Directions for this task:
Return the complete listing exactly as it reads, with each picture removed.

::: The records

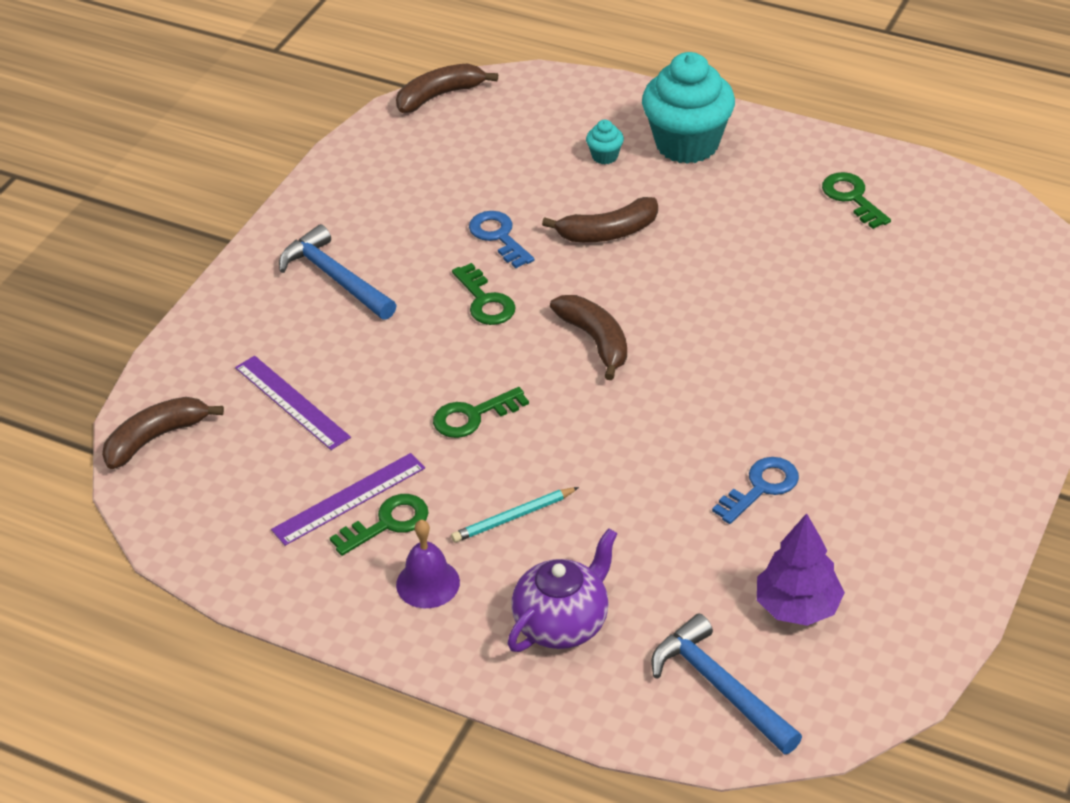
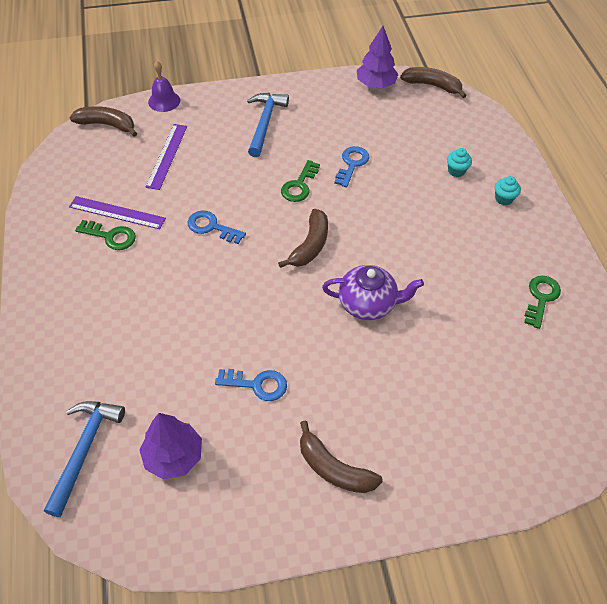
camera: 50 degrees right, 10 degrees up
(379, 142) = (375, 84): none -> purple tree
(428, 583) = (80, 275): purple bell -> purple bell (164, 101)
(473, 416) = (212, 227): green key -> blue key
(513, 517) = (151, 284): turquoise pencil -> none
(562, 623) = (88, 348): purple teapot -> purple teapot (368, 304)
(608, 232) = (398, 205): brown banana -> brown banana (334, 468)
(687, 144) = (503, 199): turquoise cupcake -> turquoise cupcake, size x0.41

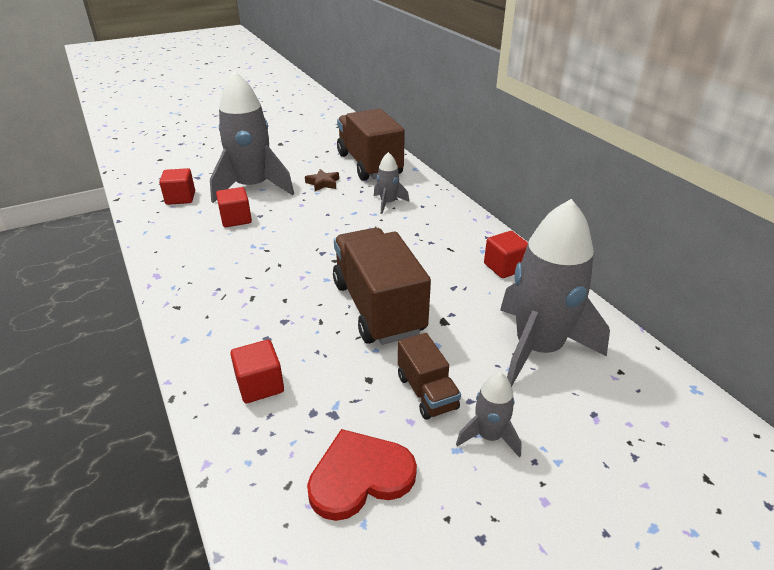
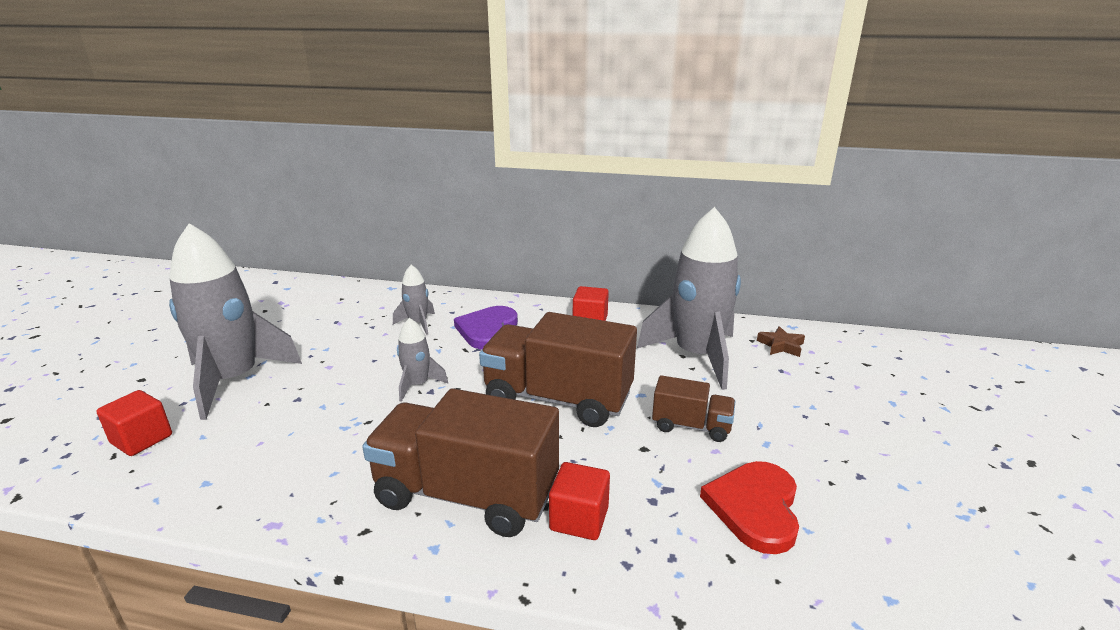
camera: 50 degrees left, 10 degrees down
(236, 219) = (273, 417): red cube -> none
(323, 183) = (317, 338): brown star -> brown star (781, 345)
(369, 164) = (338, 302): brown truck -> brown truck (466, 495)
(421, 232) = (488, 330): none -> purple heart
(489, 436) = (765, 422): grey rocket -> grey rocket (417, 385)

::::::

Answer box:
camera: 50 degrees right, 10 degrees up
(379, 142) = (375, 84): none -> purple tree
(428, 583) = (80, 275): purple bell -> purple bell (164, 101)
(473, 416) = (212, 227): green key -> blue key
(513, 517) = (151, 284): turquoise pencil -> none
(562, 623) = (88, 348): purple teapot -> purple teapot (368, 304)
(608, 232) = (398, 205): brown banana -> brown banana (334, 468)
(687, 144) = (503, 199): turquoise cupcake -> turquoise cupcake, size x0.41

camera: 50 degrees left, 10 degrees down
(236, 219) = (273, 417): red cube -> none
(323, 183) = (317, 338): brown star -> brown star (781, 345)
(369, 164) = (338, 302): brown truck -> brown truck (466, 495)
(421, 232) = (488, 330): none -> purple heart
(489, 436) = (765, 422): grey rocket -> grey rocket (417, 385)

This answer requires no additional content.